* [Recorded information]:

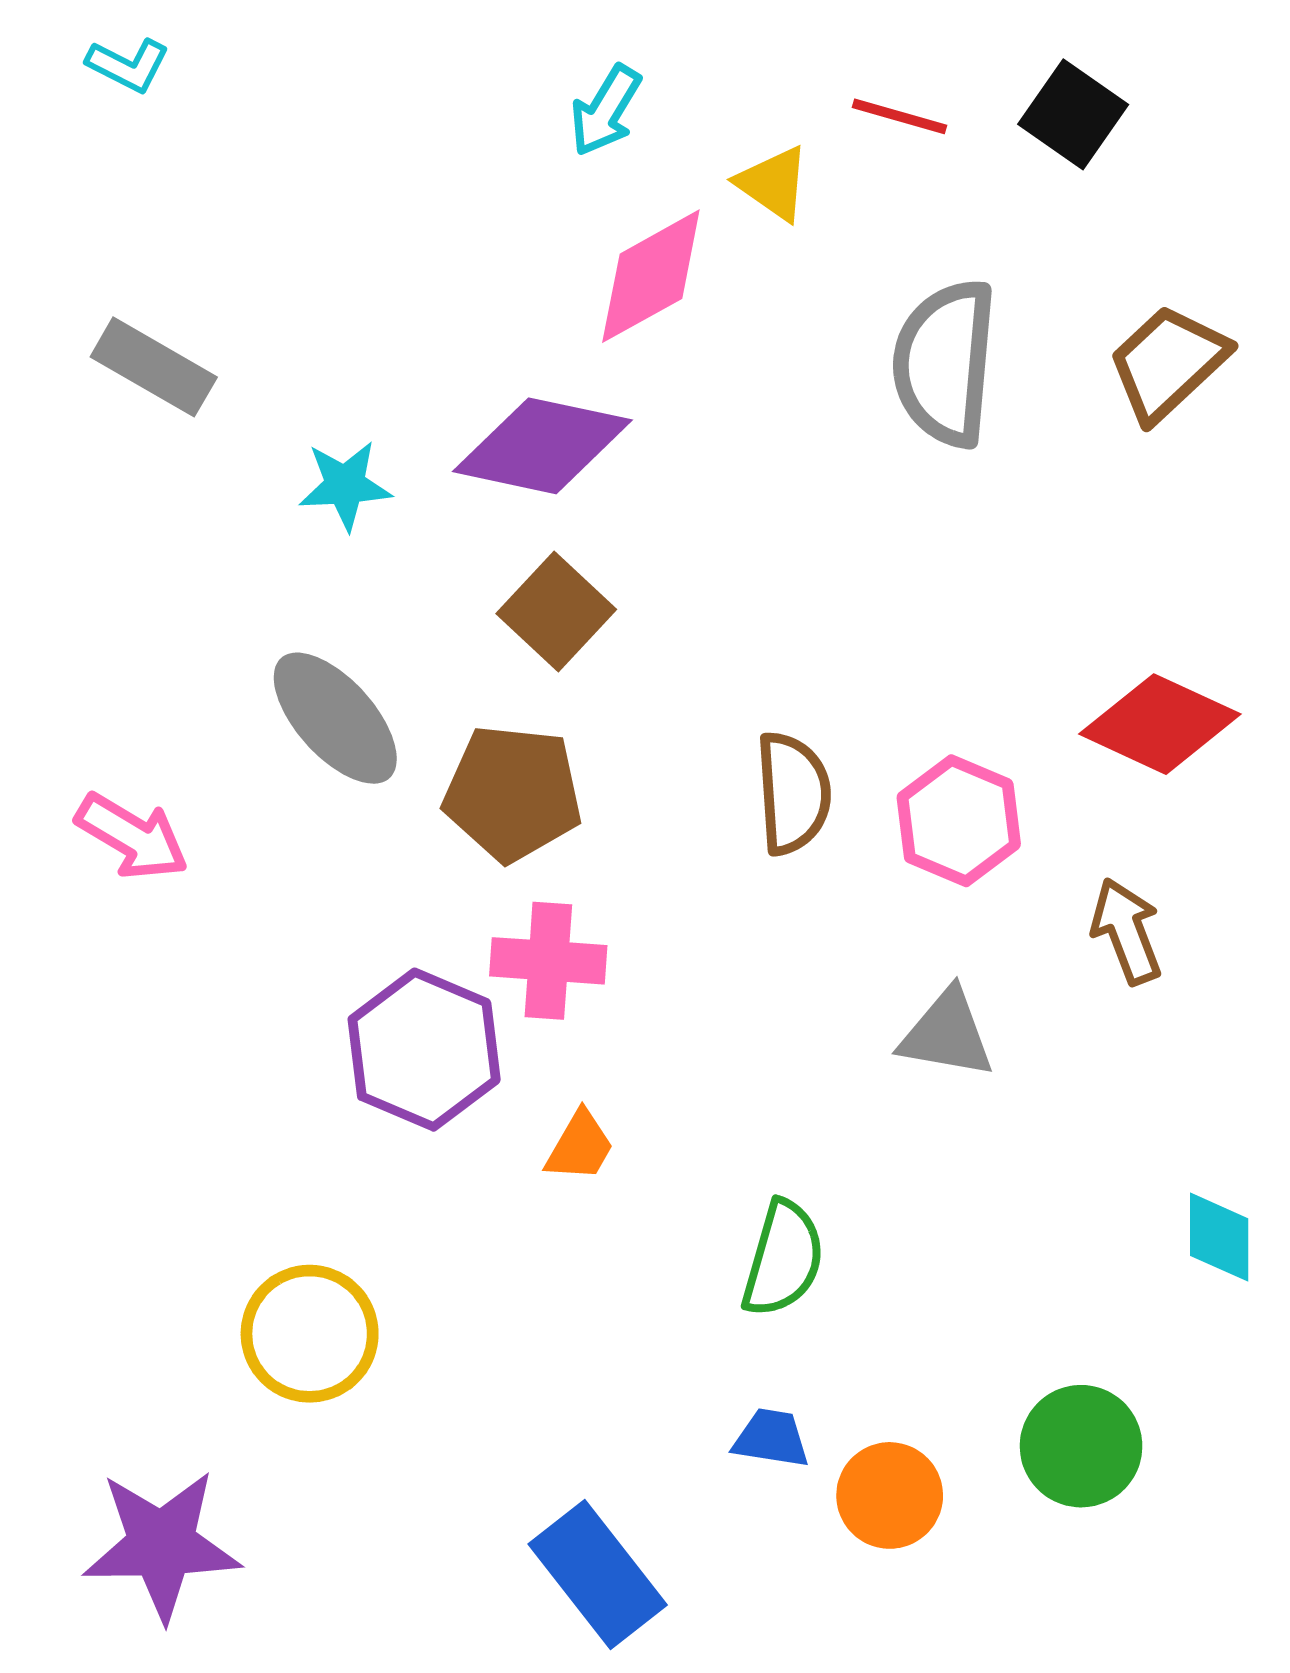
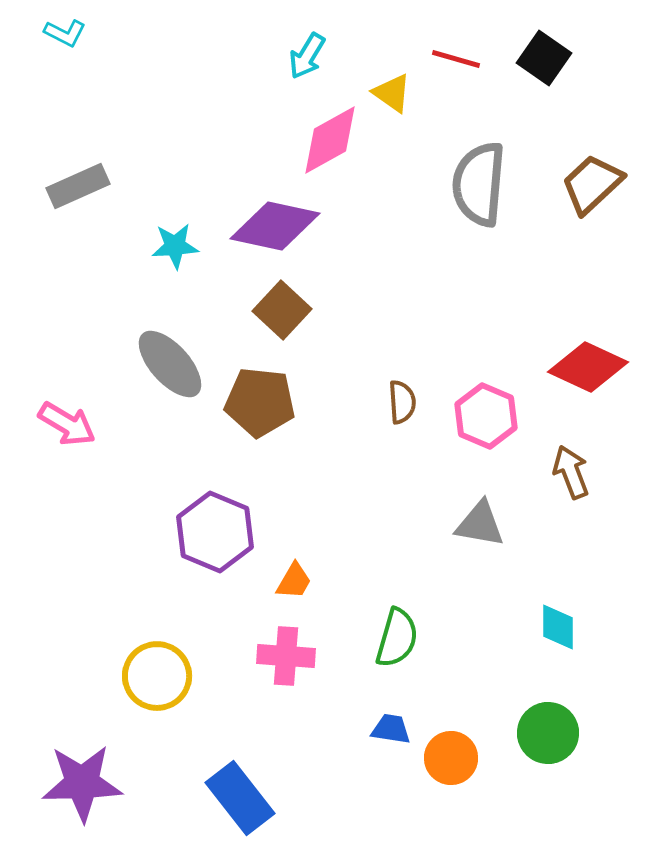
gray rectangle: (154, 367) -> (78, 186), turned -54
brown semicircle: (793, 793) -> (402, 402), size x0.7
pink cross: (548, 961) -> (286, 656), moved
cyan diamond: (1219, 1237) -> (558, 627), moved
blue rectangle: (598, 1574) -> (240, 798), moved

--

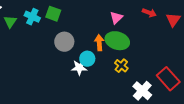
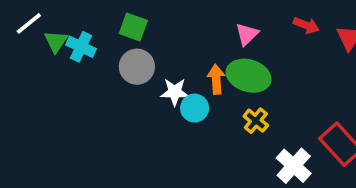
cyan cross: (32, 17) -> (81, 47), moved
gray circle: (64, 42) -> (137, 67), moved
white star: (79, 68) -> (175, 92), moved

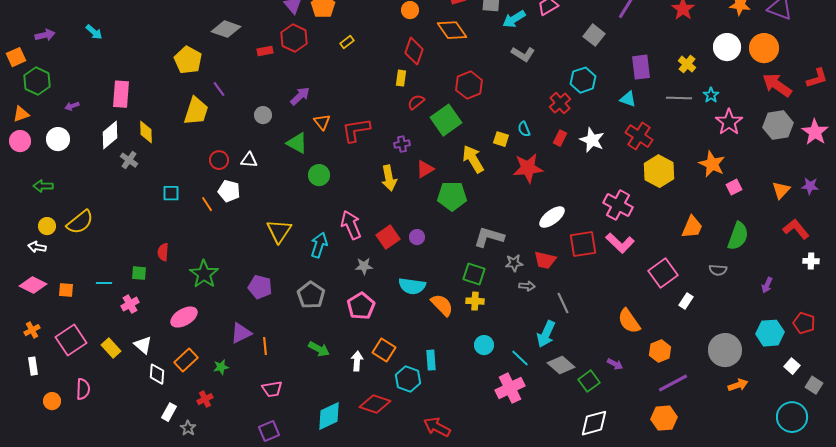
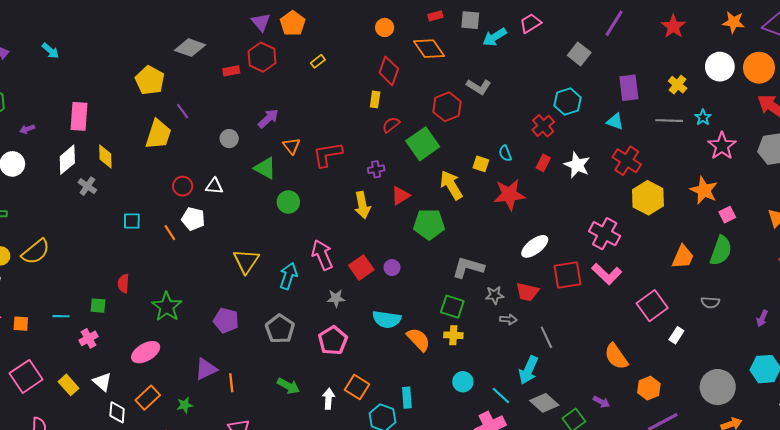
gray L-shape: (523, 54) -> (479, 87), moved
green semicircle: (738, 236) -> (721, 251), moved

---

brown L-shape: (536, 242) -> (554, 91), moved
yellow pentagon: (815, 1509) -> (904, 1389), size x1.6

* [Task objective]: Copy word for word the lines above, starting at the line containing "cyan cross: (32, 17) -> (81, 47), moved" and ending at the line containing "green semicircle: (738, 236)", inclusive, with no pictures.

* [Answer below]:
cyan cross: (32, 17) -> (81, 47), moved
gray circle: (64, 42) -> (137, 67), moved
white star: (79, 68) -> (175, 92), moved

gray L-shape: (523, 54) -> (479, 87), moved
green semicircle: (738, 236) -> (721, 251), moved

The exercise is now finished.